> **WORK TO COMPLETE**:
Each line from the one holding "mobapegik 366, 413" to the end of the data below must be output verbatim, with no other lines.

> **STUDY MATERIAL**:
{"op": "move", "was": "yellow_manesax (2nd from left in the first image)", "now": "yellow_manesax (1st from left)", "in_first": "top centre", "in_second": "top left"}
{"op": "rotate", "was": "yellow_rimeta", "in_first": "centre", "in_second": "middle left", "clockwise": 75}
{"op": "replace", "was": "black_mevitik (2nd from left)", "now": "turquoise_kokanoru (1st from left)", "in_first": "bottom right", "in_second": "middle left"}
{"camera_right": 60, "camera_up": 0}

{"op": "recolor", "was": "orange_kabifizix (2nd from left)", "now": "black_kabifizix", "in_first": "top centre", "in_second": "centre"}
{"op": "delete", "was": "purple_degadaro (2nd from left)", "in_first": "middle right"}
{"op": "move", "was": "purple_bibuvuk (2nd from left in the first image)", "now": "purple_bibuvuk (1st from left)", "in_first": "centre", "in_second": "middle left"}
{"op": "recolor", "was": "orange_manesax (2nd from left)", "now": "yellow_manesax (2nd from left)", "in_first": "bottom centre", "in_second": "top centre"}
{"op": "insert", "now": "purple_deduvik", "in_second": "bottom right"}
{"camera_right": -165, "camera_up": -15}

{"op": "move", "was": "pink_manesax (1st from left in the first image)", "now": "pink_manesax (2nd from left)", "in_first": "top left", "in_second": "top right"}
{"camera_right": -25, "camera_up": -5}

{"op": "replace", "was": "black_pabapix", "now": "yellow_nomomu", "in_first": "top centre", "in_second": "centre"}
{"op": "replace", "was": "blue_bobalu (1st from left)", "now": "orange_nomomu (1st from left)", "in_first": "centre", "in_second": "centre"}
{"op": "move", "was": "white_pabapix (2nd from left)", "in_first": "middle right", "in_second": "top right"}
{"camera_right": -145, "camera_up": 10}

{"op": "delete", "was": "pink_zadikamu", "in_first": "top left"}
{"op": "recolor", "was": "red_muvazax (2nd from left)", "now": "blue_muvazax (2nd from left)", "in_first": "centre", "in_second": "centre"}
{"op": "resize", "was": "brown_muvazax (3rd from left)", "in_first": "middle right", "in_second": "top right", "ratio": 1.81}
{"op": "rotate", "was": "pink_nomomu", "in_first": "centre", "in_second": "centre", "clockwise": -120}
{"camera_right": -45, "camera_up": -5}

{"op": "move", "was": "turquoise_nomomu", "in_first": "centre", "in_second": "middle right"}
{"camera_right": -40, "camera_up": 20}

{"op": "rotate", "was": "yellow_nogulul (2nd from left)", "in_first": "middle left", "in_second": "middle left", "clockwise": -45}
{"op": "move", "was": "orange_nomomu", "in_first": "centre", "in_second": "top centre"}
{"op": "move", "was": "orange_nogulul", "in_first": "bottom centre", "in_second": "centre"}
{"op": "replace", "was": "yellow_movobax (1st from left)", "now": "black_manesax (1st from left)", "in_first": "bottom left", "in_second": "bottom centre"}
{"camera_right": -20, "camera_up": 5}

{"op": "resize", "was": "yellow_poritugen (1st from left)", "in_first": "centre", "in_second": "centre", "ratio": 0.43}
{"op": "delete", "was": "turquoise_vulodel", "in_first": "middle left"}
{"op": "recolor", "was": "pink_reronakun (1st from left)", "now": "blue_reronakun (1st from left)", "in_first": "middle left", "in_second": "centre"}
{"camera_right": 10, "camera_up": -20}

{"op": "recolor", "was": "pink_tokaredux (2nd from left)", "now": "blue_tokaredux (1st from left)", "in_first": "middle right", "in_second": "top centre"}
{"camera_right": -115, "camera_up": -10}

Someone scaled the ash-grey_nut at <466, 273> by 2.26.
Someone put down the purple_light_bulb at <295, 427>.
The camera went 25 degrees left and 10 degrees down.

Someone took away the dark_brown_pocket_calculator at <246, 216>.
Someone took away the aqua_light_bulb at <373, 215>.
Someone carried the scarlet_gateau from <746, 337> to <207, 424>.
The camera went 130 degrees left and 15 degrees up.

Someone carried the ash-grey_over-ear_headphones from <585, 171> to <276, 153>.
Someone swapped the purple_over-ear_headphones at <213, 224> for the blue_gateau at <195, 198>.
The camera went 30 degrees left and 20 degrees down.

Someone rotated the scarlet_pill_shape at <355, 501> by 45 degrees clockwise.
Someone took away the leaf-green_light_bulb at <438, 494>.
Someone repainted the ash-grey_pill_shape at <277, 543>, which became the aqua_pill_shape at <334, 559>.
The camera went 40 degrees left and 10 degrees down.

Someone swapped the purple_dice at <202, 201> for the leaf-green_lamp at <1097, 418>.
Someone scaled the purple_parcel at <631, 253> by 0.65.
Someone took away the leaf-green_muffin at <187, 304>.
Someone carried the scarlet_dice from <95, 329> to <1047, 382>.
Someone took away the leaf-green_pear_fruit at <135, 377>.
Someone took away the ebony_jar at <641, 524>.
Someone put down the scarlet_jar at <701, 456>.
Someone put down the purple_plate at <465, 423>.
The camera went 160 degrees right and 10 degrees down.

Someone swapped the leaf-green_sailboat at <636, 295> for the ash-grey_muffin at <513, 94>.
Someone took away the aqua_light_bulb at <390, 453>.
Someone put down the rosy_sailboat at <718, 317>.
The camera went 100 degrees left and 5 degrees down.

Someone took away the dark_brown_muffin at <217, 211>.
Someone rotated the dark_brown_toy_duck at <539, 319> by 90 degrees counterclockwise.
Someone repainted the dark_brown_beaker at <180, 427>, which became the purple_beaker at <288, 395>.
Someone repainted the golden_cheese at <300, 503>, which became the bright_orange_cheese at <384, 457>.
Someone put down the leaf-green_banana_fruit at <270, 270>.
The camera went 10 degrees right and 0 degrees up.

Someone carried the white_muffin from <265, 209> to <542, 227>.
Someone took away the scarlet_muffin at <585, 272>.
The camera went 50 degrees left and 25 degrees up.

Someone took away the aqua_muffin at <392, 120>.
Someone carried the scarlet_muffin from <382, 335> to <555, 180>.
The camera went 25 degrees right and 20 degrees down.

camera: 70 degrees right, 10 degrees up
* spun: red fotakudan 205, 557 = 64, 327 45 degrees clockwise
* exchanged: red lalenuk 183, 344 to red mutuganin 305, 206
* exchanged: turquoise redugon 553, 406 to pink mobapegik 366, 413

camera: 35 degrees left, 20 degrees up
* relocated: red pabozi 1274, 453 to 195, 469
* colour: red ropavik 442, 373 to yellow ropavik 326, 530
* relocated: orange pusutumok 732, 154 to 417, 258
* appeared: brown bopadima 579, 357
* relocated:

> **RESPONSE**:
* exchanged: turquoise redugon 553, 406 to pink mobapegik 366, 413

camera: 35 degrees left, 20 degrees up
* relocated: red pabozi 1274, 453 to 195, 469
* colour: red ropavik 442, 373 to yellow ropavik 326, 530
* relocated: orange pusutumok 732, 154 to 417, 258
* appeared: brown bopadima 579, 357
* relocated:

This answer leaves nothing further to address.